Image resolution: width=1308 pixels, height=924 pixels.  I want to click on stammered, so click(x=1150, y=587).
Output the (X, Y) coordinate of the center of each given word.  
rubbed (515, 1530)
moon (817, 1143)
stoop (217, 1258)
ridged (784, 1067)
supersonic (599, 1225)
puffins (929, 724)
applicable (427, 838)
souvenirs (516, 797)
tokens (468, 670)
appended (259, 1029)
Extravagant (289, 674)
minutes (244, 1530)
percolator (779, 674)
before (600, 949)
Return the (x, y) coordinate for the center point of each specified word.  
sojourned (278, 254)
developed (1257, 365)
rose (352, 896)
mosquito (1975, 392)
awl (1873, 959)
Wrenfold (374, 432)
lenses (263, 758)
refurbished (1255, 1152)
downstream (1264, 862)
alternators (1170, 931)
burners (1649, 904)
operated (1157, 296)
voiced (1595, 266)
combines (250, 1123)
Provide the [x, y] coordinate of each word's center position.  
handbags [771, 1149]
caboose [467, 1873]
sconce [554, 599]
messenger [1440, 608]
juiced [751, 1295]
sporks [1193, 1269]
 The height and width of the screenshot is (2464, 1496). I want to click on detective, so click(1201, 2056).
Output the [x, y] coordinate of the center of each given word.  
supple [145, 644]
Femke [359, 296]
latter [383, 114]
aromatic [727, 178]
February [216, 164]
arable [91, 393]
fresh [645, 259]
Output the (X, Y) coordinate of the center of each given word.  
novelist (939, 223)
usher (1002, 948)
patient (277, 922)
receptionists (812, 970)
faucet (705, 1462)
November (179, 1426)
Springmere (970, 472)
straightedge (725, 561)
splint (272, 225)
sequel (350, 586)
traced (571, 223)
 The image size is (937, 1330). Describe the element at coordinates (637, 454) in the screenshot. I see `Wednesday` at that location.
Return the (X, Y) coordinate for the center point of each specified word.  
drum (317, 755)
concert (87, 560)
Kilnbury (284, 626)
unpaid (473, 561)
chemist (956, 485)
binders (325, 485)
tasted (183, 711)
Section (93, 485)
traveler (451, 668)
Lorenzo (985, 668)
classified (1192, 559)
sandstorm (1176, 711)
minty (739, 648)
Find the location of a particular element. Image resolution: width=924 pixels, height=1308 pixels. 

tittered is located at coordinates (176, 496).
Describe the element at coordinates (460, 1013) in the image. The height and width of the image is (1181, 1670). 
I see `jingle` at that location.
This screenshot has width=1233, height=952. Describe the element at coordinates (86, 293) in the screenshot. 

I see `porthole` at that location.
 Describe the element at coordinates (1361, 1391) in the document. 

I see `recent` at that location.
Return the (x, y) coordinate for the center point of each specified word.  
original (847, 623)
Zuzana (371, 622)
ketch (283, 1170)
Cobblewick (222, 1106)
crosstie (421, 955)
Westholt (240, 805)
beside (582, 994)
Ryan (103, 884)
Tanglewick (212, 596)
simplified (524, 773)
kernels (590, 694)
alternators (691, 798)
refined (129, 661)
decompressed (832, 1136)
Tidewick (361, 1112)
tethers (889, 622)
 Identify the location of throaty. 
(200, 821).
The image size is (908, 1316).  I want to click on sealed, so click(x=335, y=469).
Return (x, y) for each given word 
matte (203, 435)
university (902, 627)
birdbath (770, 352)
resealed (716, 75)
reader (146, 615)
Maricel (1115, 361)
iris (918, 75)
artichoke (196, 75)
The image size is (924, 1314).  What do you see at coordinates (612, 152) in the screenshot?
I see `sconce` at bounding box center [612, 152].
# # # # #
Directions
Write out again, without any change, the part of the records that opens with the line containing "reader (146, 615)" and runs through the end of the records, including both ends.

Exercise result
reader (146, 615)
Maricel (1115, 361)
iris (918, 75)
artichoke (196, 75)
The image size is (924, 1314).  What do you see at coordinates (612, 152) in the screenshot?
I see `sconce` at bounding box center [612, 152].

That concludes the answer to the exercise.